One exact copy of the listing is needed. It should contain no pictures.

[SOURCE MATERIAL]

*** Block opens ***

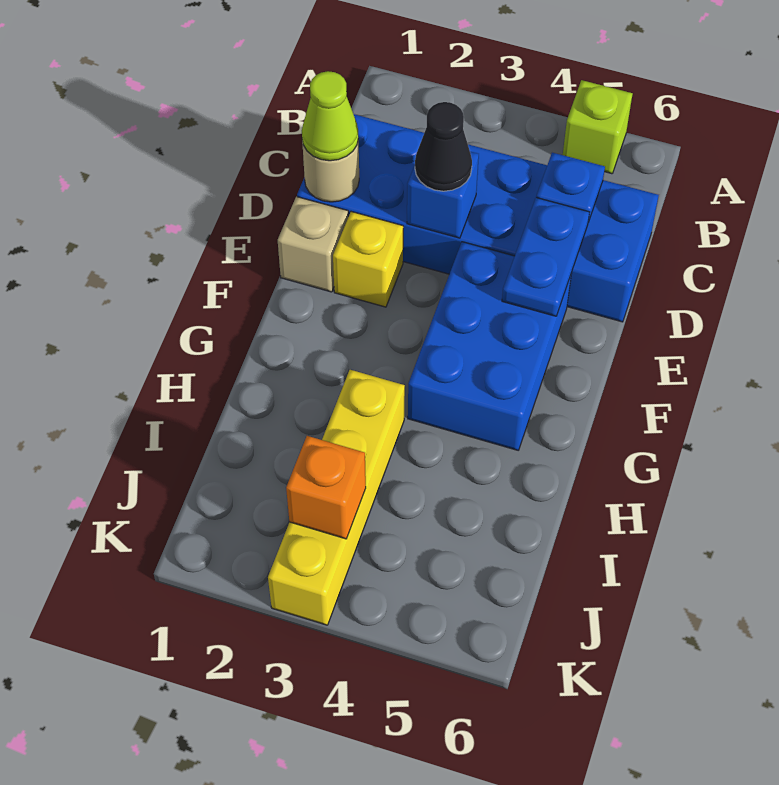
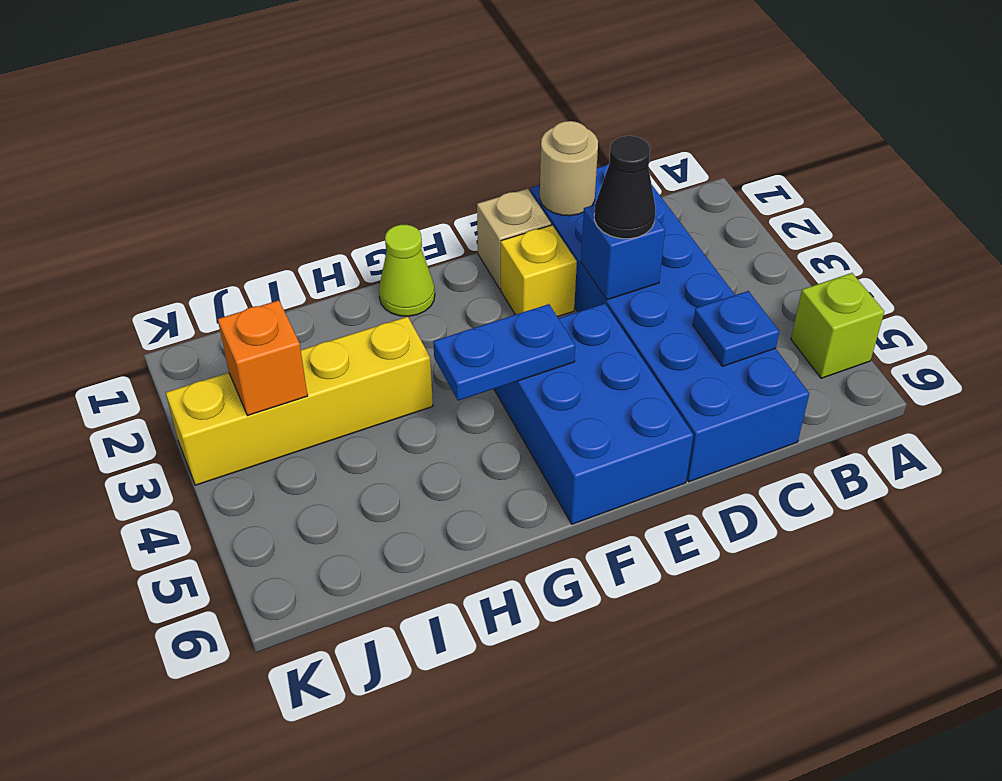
lime cone D1 level 3 -> lime cone G1 level 1
blue plate D5:E5 level 2 -> blue plate F4:G4 level 2
blue brick E4:G5 level 1 -> blue brick E4:F6 level 1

*** Block closes ***

[SOLUTION TO THE PROBLEM]
lime cone D1 level 3 -> lime cone G1 level 1
blue plate D5:E5 level 2 -> blue plate F4:G4 level 2
blue brick E4:G5 level 1 -> blue brick E4:F6 level 1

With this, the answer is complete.